» **PROBLEM TO WORK ON**
Reproduce the listing in its entirety. Do not reproduce the pictures.

» **EXERCISE DATA**
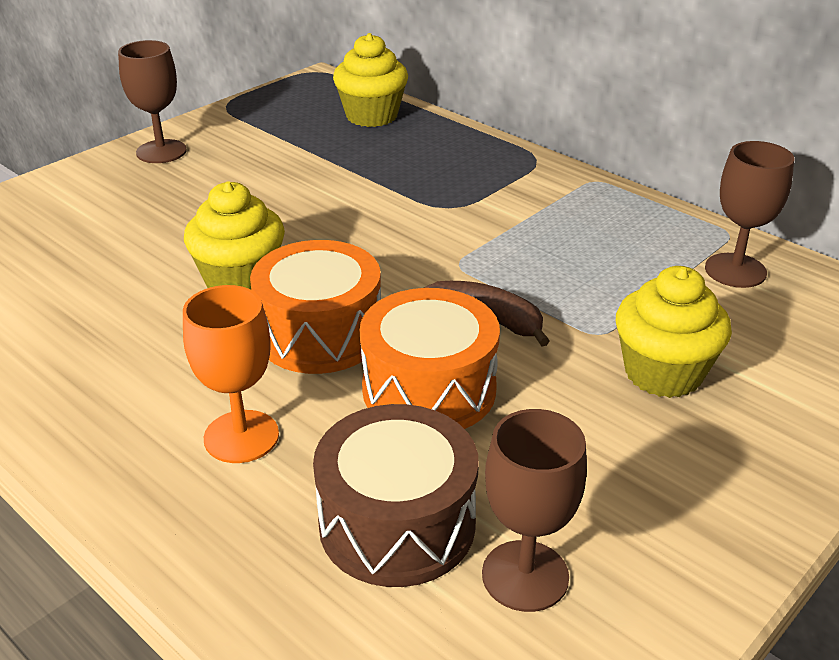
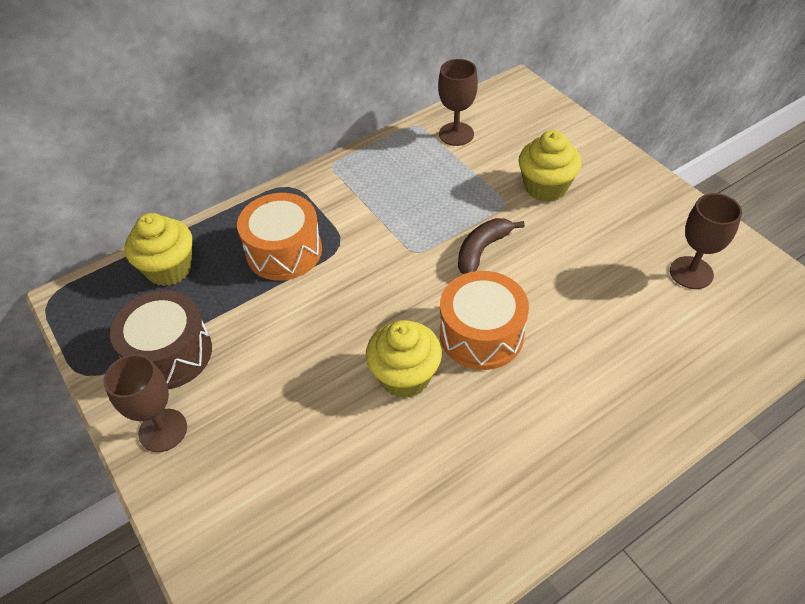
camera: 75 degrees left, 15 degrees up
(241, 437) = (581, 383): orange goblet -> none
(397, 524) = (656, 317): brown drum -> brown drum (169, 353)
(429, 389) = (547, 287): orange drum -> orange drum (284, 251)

» **TASK SOLUTION**
camera: 75 degrees left, 15 degrees up
(241, 437) = (581, 383): orange goblet -> none
(397, 524) = (656, 317): brown drum -> brown drum (169, 353)
(429, 389) = (547, 287): orange drum -> orange drum (284, 251)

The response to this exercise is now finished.